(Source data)
★ ★ ★ ★ ★

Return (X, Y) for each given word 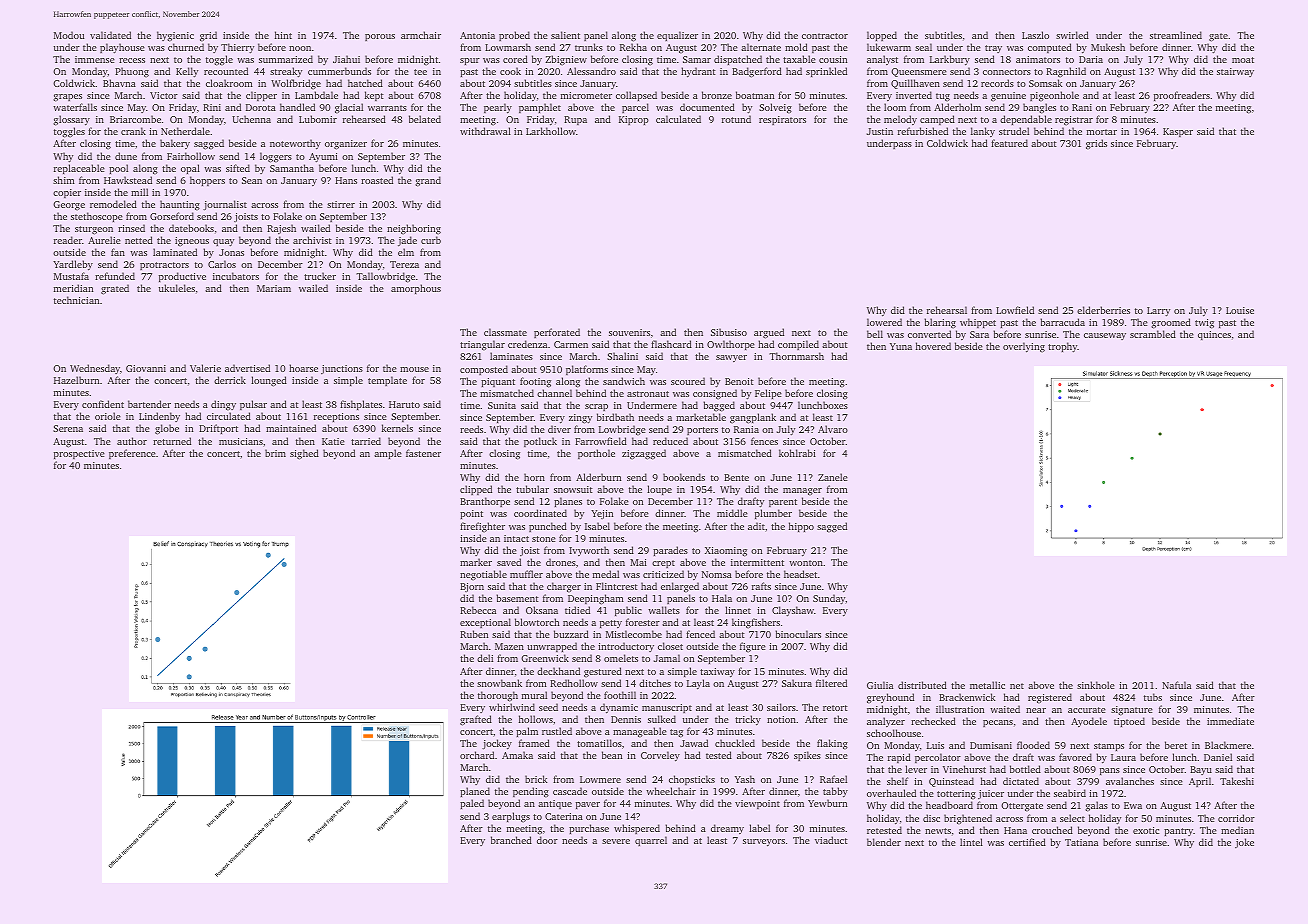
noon (300, 48)
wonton (806, 563)
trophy (1063, 347)
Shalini (622, 356)
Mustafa (71, 276)
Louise (1240, 310)
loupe (659, 490)
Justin (880, 131)
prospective (79, 454)
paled (472, 804)
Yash (745, 779)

★ ★ ★ ★ ★

■ Job: Reproduce every item above word for word, leaving out the picture.

■ Response below:
Return (X, Y) for each given word 
noon (300, 48)
wonton (806, 563)
trophy (1063, 347)
Shalini (622, 356)
Mustafa (71, 276)
Louise (1240, 310)
loupe (659, 490)
Justin (880, 131)
prospective (79, 454)
paled (472, 804)
Yash (745, 779)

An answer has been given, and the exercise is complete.